The exercise.
Which lines in the records contain the string "kern"? Gather each such line and copy it out in full, treating uppercase and lowercase as different.

Information provided.
━━━━
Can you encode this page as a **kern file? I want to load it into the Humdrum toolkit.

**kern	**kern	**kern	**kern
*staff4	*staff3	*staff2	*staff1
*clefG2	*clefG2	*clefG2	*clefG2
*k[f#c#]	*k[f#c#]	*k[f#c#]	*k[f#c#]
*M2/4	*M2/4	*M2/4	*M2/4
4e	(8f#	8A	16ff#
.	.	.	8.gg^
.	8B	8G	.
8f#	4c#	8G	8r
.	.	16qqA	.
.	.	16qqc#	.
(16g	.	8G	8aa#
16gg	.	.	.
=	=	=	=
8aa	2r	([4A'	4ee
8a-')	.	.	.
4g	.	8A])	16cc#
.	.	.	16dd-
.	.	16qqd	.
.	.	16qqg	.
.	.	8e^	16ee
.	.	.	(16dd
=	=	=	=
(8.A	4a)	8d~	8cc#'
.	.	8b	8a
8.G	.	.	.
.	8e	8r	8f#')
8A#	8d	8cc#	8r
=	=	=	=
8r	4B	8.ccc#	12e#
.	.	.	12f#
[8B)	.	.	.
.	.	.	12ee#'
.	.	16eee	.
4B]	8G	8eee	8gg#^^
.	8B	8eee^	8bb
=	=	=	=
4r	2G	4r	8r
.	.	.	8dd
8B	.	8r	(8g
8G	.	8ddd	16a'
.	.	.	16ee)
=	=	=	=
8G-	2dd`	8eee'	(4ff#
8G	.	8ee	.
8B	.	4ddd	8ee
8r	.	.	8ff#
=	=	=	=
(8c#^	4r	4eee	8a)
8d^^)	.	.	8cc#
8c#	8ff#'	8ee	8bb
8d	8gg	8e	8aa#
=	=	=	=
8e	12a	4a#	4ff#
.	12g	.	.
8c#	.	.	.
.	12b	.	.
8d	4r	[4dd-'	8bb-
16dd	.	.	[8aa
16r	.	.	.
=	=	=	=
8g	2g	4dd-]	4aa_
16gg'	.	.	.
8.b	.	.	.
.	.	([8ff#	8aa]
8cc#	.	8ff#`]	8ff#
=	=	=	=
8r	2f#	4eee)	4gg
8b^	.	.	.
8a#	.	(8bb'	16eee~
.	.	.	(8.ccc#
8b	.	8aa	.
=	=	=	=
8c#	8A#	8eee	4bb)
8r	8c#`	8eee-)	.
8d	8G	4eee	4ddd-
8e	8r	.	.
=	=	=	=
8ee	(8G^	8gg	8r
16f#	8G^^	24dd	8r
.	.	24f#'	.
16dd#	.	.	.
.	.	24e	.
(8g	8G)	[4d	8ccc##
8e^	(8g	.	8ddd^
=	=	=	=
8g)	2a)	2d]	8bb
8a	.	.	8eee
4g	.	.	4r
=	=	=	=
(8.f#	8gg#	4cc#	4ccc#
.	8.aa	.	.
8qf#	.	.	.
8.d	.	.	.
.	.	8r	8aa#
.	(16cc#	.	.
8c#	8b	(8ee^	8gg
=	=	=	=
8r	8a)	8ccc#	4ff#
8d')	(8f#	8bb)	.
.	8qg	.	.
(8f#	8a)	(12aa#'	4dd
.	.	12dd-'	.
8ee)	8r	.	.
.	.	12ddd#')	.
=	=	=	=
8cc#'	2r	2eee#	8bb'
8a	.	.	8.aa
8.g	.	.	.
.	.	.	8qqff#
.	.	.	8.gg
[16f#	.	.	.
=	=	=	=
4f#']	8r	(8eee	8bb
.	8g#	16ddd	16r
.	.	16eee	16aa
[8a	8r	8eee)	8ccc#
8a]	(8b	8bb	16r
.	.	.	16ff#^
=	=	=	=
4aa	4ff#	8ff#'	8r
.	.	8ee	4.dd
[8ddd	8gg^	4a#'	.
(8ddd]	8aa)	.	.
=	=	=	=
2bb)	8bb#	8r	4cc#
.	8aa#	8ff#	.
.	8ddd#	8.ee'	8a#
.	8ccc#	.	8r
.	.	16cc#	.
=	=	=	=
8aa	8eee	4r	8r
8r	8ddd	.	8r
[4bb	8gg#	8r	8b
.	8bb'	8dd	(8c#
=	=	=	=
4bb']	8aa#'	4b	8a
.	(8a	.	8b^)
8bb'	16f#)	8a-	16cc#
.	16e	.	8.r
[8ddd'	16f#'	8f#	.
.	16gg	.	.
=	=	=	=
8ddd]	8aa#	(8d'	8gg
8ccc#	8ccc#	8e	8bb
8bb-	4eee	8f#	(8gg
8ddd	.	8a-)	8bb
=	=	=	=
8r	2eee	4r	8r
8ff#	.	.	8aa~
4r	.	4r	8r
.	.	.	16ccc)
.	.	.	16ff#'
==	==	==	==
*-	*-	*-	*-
━━━━
Result of the task.
Can you encode this page as a **kern file? I want to load it into the Humdrum toolkit.
**kern	**kern	**kern	**kern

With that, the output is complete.